PROBLEM DETAILS: Convert the lines of the entries below into a numbered list with no blank lines. Leave the pictures out of your answer.

Saved data entries
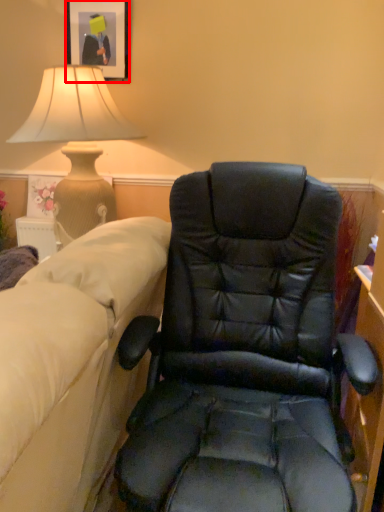
Question: Where is picture frame (annotated by the red box) located in relation to chair in the image?

Choices:
 (A) left
 (B) right

Answer: (A)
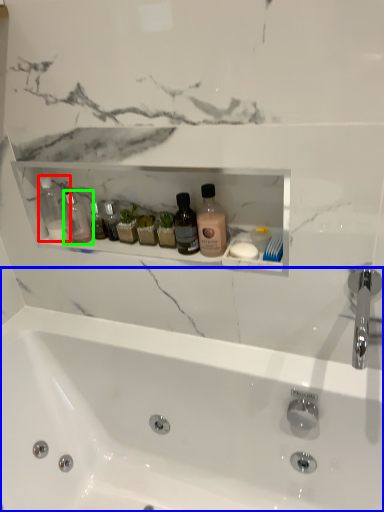
Question: Which object is the farthest from toiletry (highlighted by a red box)? Choose among these: bathtub (highlighted by a blue box) or toiletry (highlighted by a green box).

Choices:
 (A) bathtub
 (B) toiletry

Answer: (A)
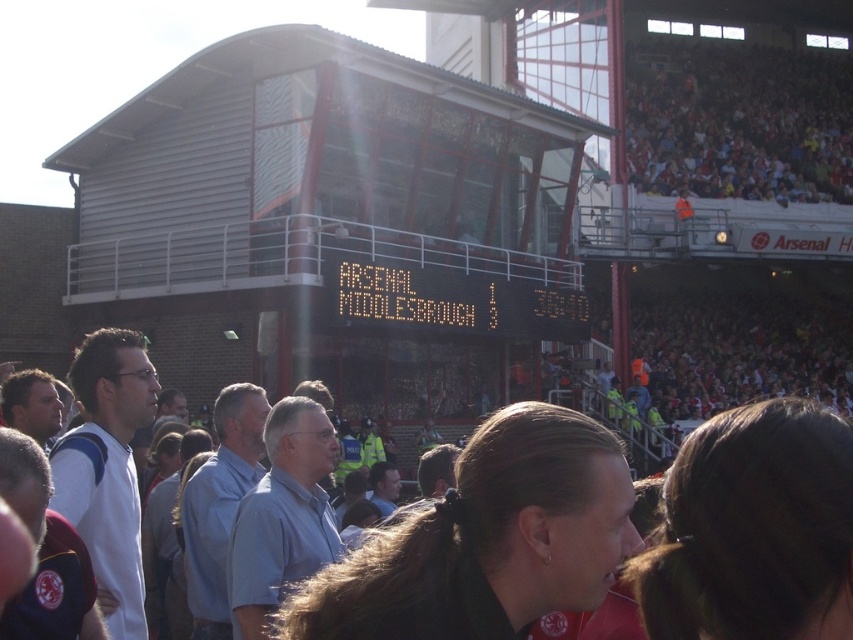
Question: Is red fabric crowd at upper right thinner than orange digital scoreboard at center?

RESULT FOR THIS TASK:
1. Question: Where is picture frame (annotated by the red box) located in relation to chair in the image?
2. Choices:
3.  (A) left
4.  (B) right
5. Answer: (A)
6. Question: Which object is the farthest from toiletry (highlighted by a red box)? Choose among these: bathtub (highlighted by a blue box) or toiletry (highlighted by a green box).
7. Choices:
8.  (A) bathtub
9.  (B) toiletry
10. Answer: (A)
11. Question: Is red fabric crowd at upper right thinner than orange digital scoreboard at center?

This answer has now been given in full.